A verbatim restatement of the data, free of pictures, is what you should output.

== RECORDED INFORMATION ==
====================
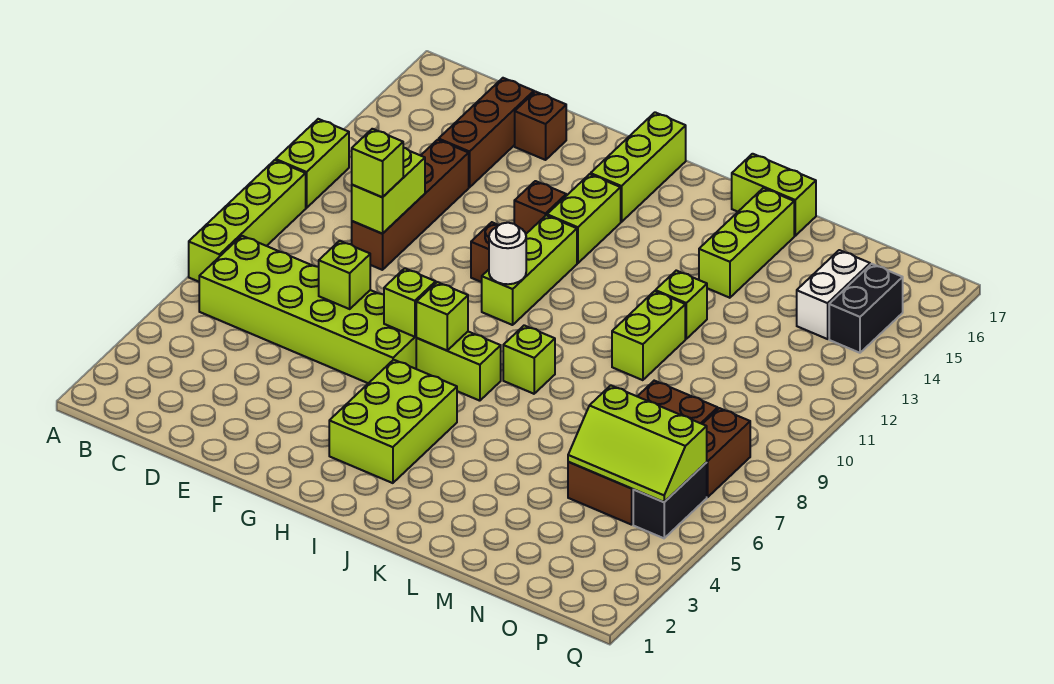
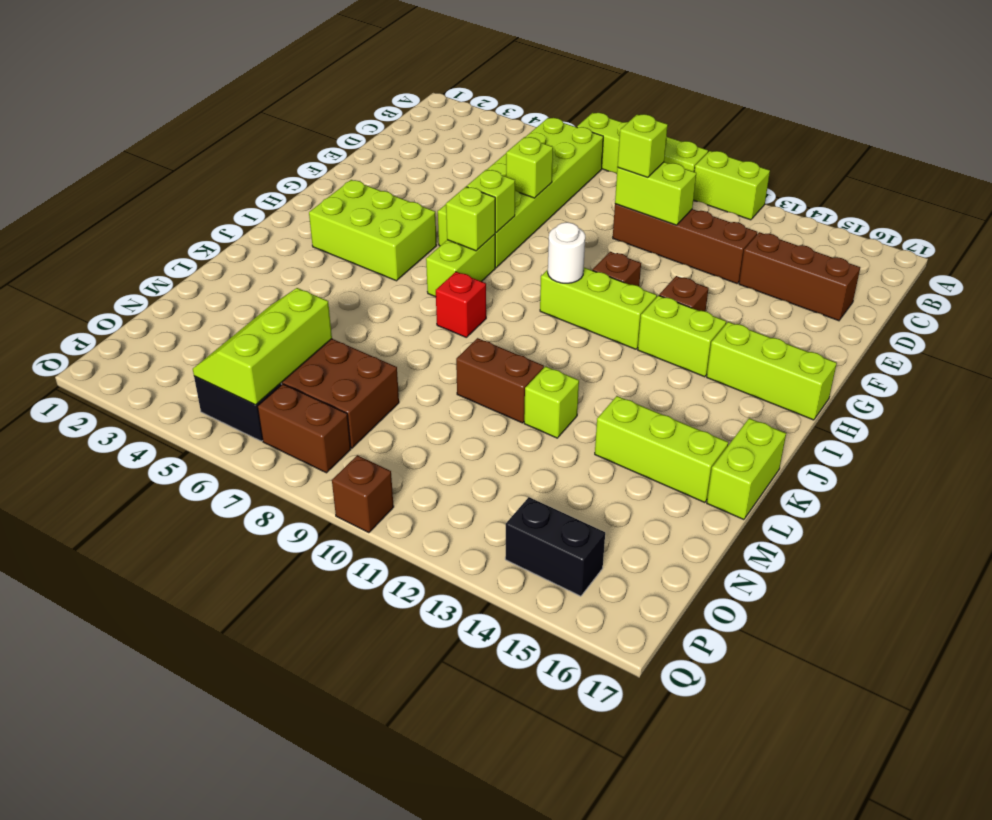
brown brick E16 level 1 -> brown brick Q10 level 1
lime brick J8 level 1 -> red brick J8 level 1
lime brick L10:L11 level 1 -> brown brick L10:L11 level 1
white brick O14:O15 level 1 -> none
====================
== YOUR SOLUTION ==
brown brick E16 level 1 -> brown brick Q10 level 1
lime brick J8 level 1 -> red brick J8 level 1
lime brick L10:L11 level 1 -> brown brick L10:L11 level 1
white brick O14:O15 level 1 -> none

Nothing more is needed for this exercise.